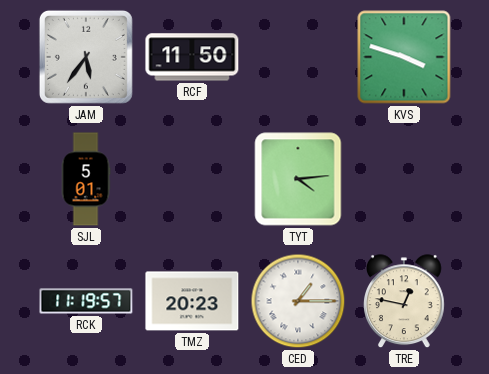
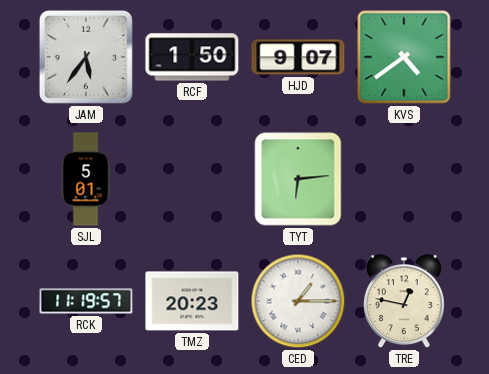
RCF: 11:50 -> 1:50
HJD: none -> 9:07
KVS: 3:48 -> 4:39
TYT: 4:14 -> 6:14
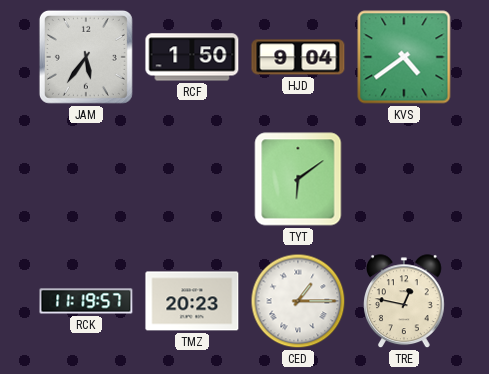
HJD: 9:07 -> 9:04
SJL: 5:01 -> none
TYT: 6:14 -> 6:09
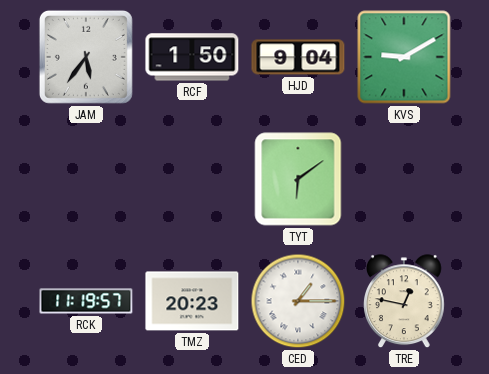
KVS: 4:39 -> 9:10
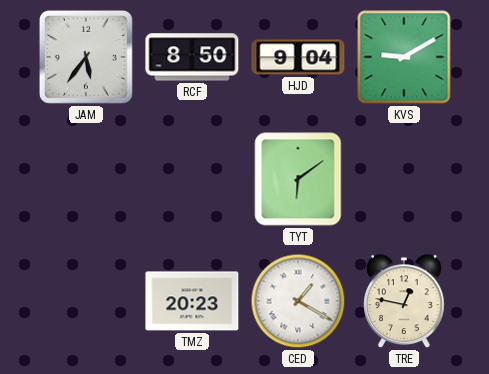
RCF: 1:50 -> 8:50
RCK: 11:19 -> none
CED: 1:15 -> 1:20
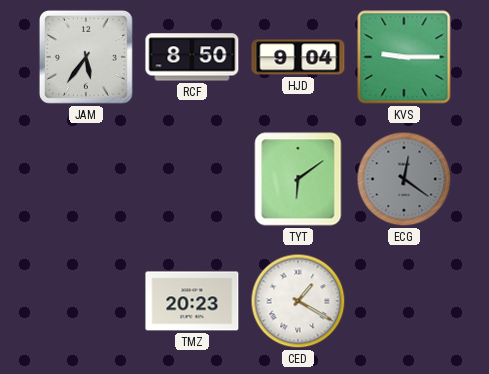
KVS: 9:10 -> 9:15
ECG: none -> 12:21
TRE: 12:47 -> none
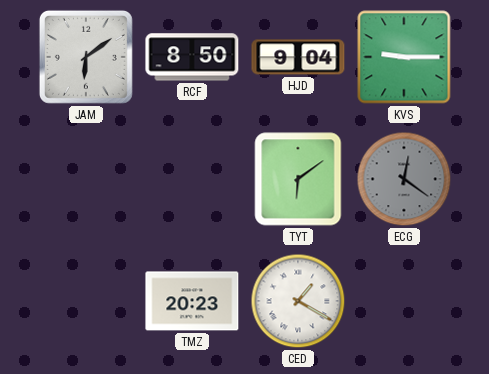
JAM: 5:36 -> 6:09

---

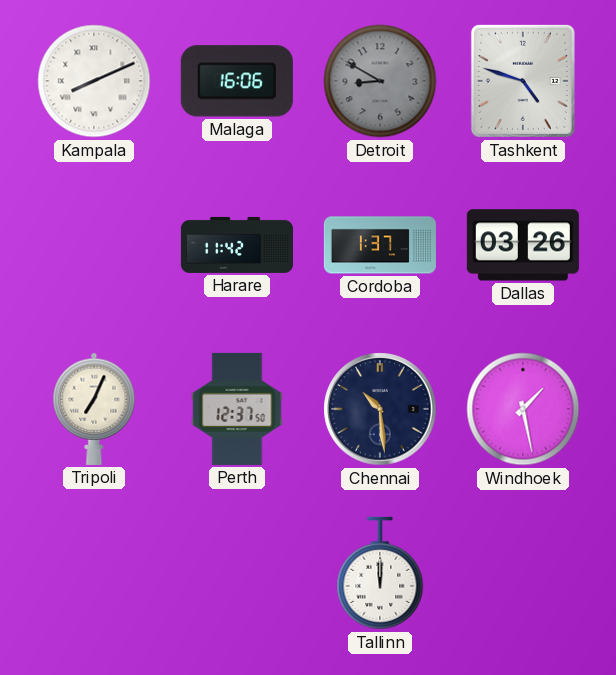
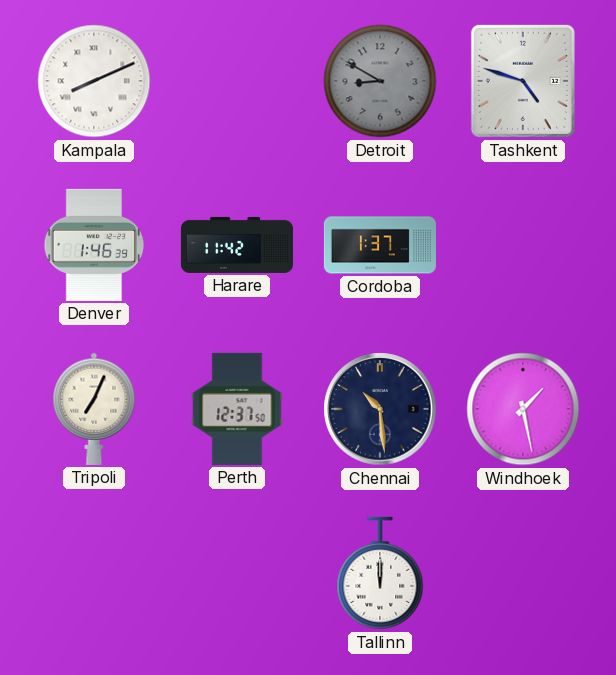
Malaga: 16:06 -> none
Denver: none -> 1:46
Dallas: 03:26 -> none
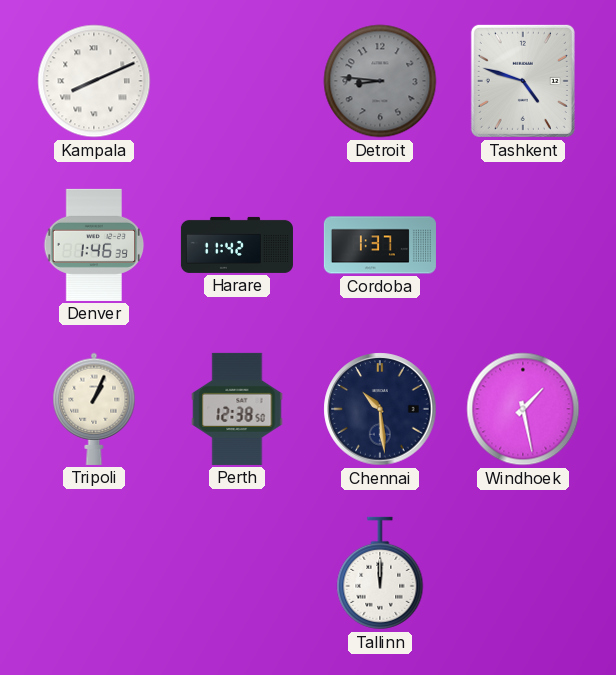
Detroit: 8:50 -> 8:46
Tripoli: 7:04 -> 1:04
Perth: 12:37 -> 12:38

Task instructions>
From the data above, copy out the lines from the one that contains "RCF: 11:50 -> 1:50" through the one that contains "TRE: 12:47 -> none", inclusive, reproducing each line unchanged. Leave out the pictures.

Answer to the problem>
RCF: 11:50 -> 1:50
HJD: none -> 9:07
KVS: 3:48 -> 4:39
TYT: 4:14 -> 6:14
HJD: 9:07 -> 9:04
SJL: 5:01 -> none
TYT: 6:14 -> 6:09
KVS: 4:39 -> 9:10
RCF: 1:50 -> 8:50
RCK: 11:19 -> none
CED: 1:15 -> 1:20
KVS: 9:10 -> 9:15
ECG: none -> 12:21
TRE: 12:47 -> none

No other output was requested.